#### ASSIGNED TASK:
Since only part of the records is wanted, repeat exactly the lines from the one containing "gray triangle: (29, 374) -> (21, 286), moved" through the last line, both included.

* * * * * * * * *

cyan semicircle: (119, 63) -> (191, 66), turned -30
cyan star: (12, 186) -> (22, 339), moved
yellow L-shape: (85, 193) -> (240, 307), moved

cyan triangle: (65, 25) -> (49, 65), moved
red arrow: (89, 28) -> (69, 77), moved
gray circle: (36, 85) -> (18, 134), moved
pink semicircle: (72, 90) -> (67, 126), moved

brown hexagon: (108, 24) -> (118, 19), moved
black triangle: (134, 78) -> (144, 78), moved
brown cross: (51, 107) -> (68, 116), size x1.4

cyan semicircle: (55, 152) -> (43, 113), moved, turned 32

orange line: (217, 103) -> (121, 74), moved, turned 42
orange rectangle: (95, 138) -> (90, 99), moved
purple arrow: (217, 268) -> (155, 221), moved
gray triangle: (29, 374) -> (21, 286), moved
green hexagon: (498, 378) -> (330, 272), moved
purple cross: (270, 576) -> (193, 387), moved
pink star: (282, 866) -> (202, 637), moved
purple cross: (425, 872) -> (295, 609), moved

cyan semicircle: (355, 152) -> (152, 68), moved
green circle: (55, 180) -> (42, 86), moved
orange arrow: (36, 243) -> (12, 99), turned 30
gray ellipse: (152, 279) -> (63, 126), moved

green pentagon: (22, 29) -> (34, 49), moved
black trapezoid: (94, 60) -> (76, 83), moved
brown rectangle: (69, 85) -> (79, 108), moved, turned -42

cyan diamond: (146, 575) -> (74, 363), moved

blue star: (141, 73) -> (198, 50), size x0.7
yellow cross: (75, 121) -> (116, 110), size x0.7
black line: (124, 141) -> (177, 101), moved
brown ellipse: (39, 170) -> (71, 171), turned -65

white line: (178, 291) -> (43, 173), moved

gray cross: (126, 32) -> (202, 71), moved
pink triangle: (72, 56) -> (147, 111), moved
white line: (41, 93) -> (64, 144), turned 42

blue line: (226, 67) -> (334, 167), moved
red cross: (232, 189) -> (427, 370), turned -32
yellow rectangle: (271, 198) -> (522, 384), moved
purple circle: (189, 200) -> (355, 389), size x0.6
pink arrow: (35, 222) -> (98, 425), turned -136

* * * * * * * * *

#### RESULT:
gray triangle: (29, 374) -> (21, 286), moved
green hexagon: (498, 378) -> (330, 272), moved
purple cross: (270, 576) -> (193, 387), moved
pink star: (282, 866) -> (202, 637), moved
purple cross: (425, 872) -> (295, 609), moved

cyan semicircle: (355, 152) -> (152, 68), moved
green circle: (55, 180) -> (42, 86), moved
orange arrow: (36, 243) -> (12, 99), turned 30
gray ellipse: (152, 279) -> (63, 126), moved

green pentagon: (22, 29) -> (34, 49), moved
black trapezoid: (94, 60) -> (76, 83), moved
brown rectangle: (69, 85) -> (79, 108), moved, turned -42

cyan diamond: (146, 575) -> (74, 363), moved

blue star: (141, 73) -> (198, 50), size x0.7
yellow cross: (75, 121) -> (116, 110), size x0.7
black line: (124, 141) -> (177, 101), moved
brown ellipse: (39, 170) -> (71, 171), turned -65

white line: (178, 291) -> (43, 173), moved

gray cross: (126, 32) -> (202, 71), moved
pink triangle: (72, 56) -> (147, 111), moved
white line: (41, 93) -> (64, 144), turned 42

blue line: (226, 67) -> (334, 167), moved
red cross: (232, 189) -> (427, 370), turned -32
yellow rectangle: (271, 198) -> (522, 384), moved
purple circle: (189, 200) -> (355, 389), size x0.6
pink arrow: (35, 222) -> (98, 425), turned -136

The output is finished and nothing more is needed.